──────── EXTRACTED ENTRIES

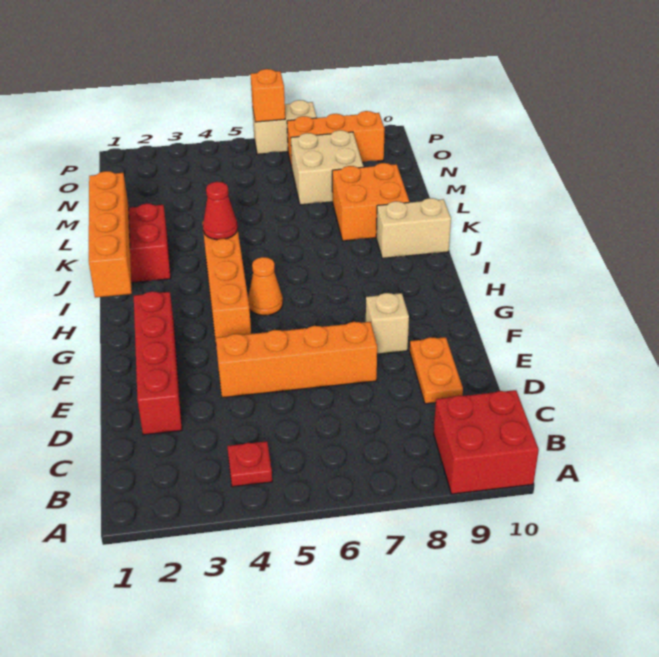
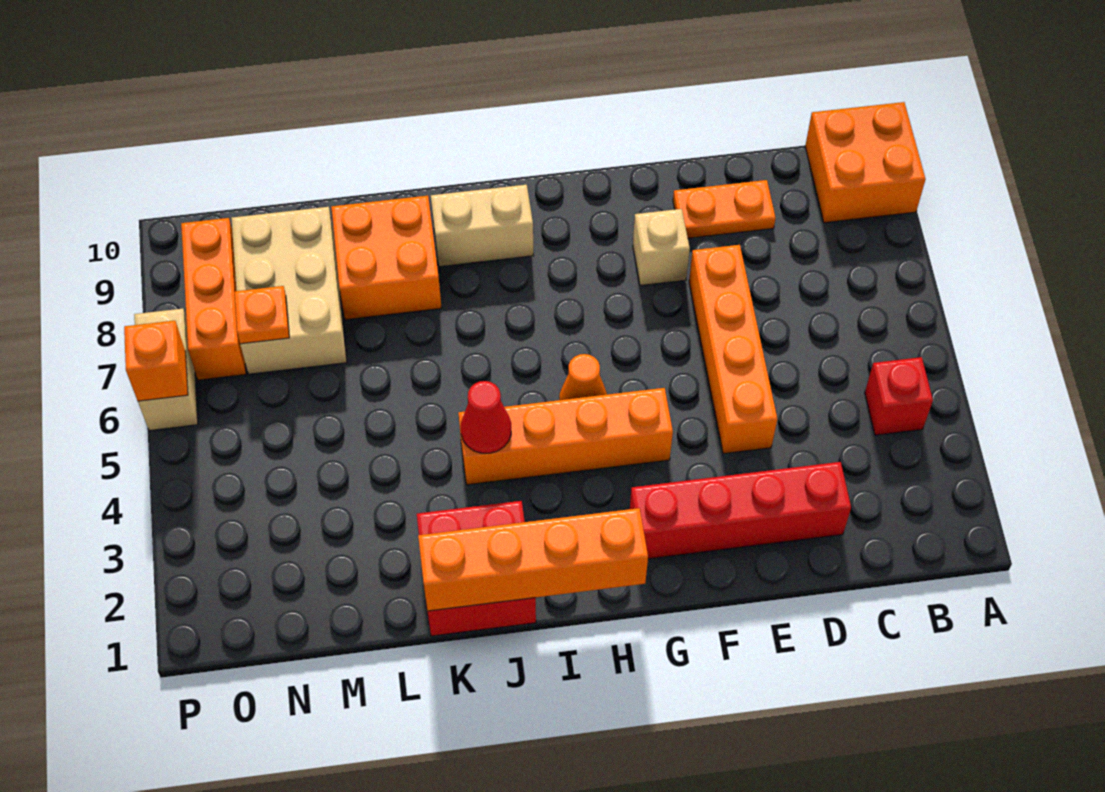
red brick A9:B10 level 1 -> orange brick A9:B10 level 1
red plate B4 level 1 -> red brick B4 level 1
tan brick J9:J10 level 1 -> tan brick I9:J9 level 1
tan brick M7:N8 level 1 -> tan brick M7:N9 level 1
none -> orange plate N7 level 2

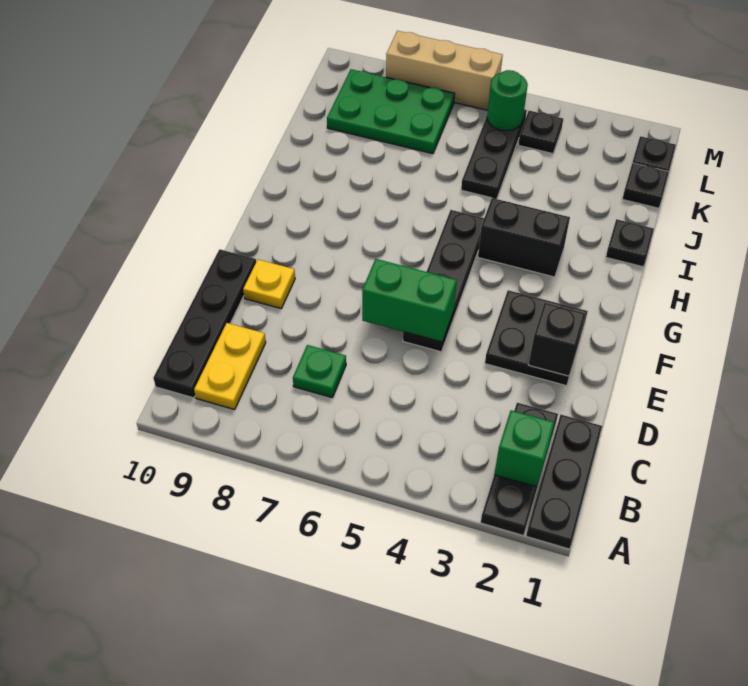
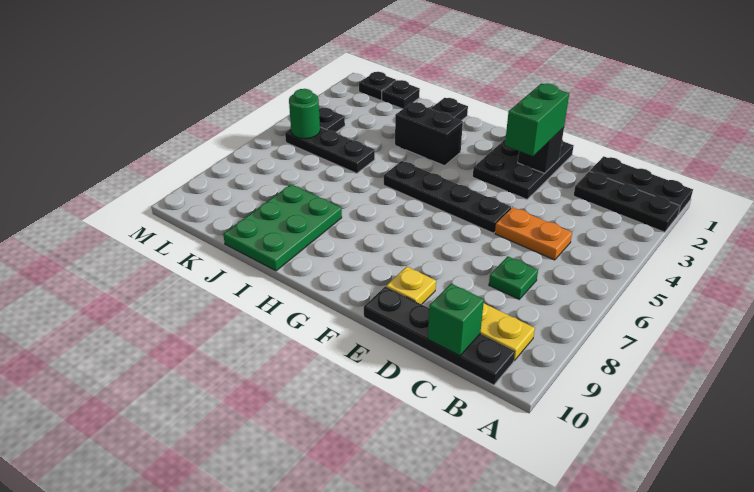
green brick B2 level 2 -> green brick C10 level 2
none -> orange plate C5:D5 level 1
black plate E2:F3 level 1 -> black plate E1:F3 level 1
green brick E5:E6 level 2 -> green brick E2:E3 level 3
black brick H3:H4 level 1 -> black brick H3:I3 level 1
green plate K7:L9 level 1 -> green plate I8:J10 level 1
tan brick M6:M8 level 1 -> none

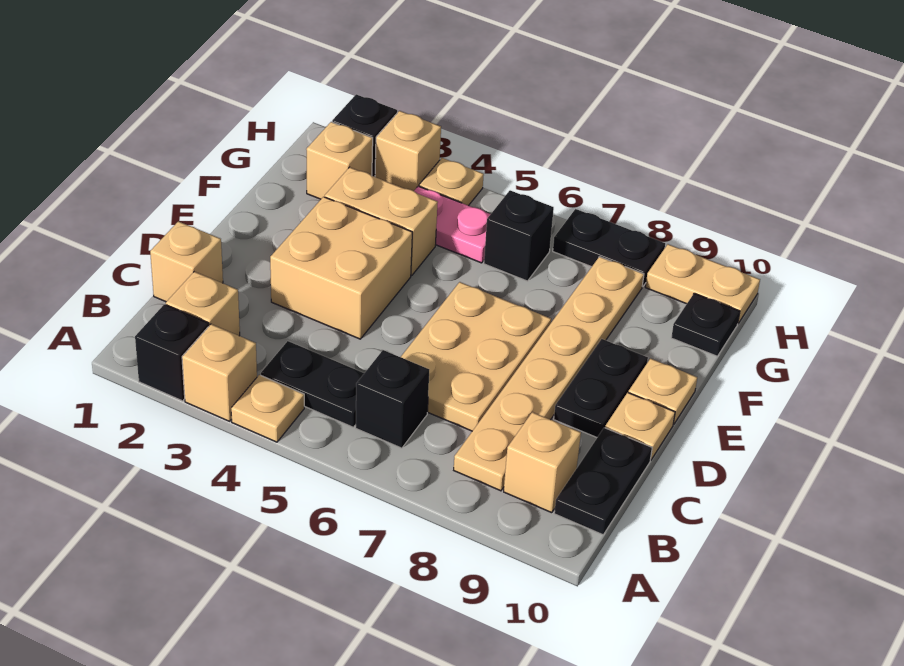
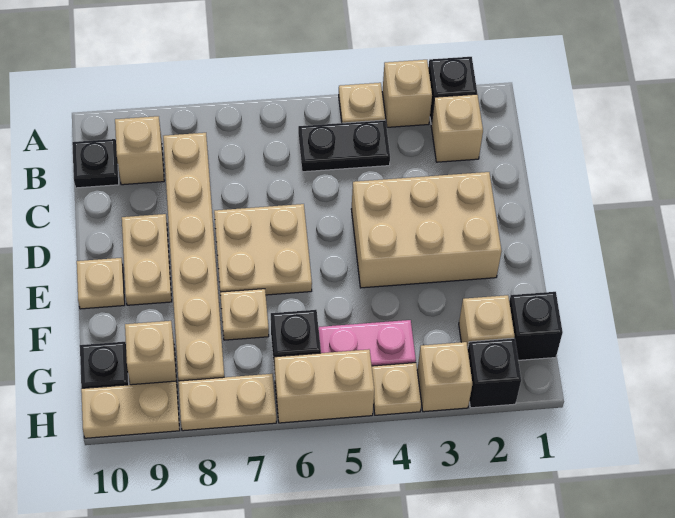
black brick B6 level 1 -> black brick G1 level 1
black plate B10:C10 level 1 -> black plate B10 level 1
tan brick C1 level 1 -> tan brick G9 level 1
tan plate C6:E7 level 1 -> tan plate D6:E7 level 1
tan brick D3:E4 level 1 -> tan brick D2:E4 level 1
black plate D9:E9 level 1 -> tan plate D9:E9 level 1
tan plate D10 level 1 -> tan plate F7 level 1
tan brick F3:F4 level 1 -> tan brick H5:H6 level 1
black plate H7:H8 level 1 -> tan plate H7:H8 level 1

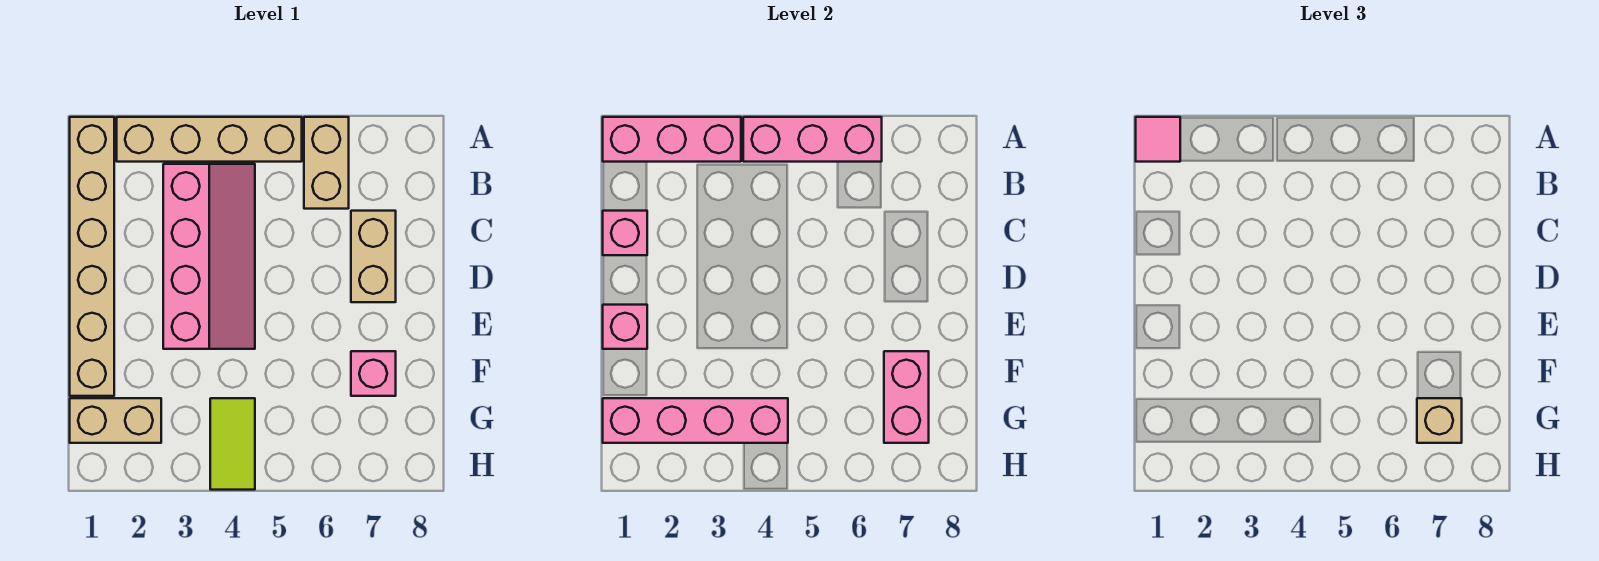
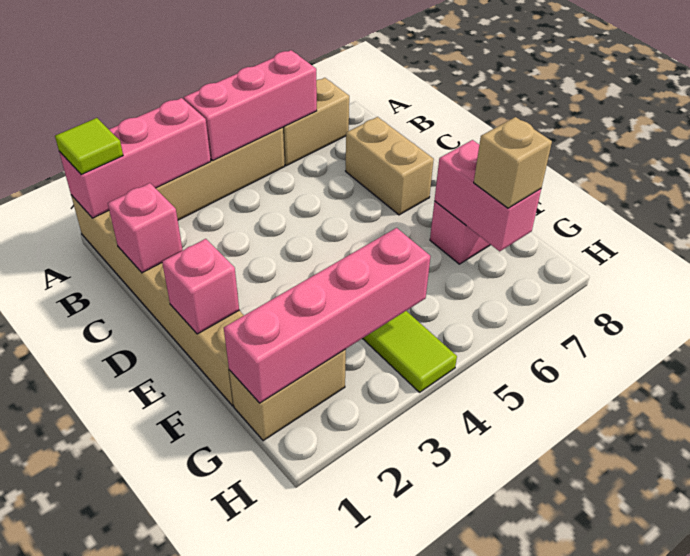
pink tile A1 level 3 -> lime tile A1 level 3
tan brick A6:B6 level 1 -> tan brick A6:A7 level 1
pink slope B3:E4 level 1 top 3 -> none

────────────────

Filter the entries above and return only the lines holding "black".

▶ **RESULT FOR THIS TASK**:
black plate E2:F3 level 1 -> black plate E1:F3 level 1
black brick H3:H4 level 1 -> black brick H3:I3 level 1
black brick B6 level 1 -> black brick G1 level 1
black plate B10:C10 level 1 -> black plate B10 level 1
black plate D9:E9 level 1 -> tan plate D9:E9 level 1
black plate H7:H8 level 1 -> tan plate H7:H8 level 1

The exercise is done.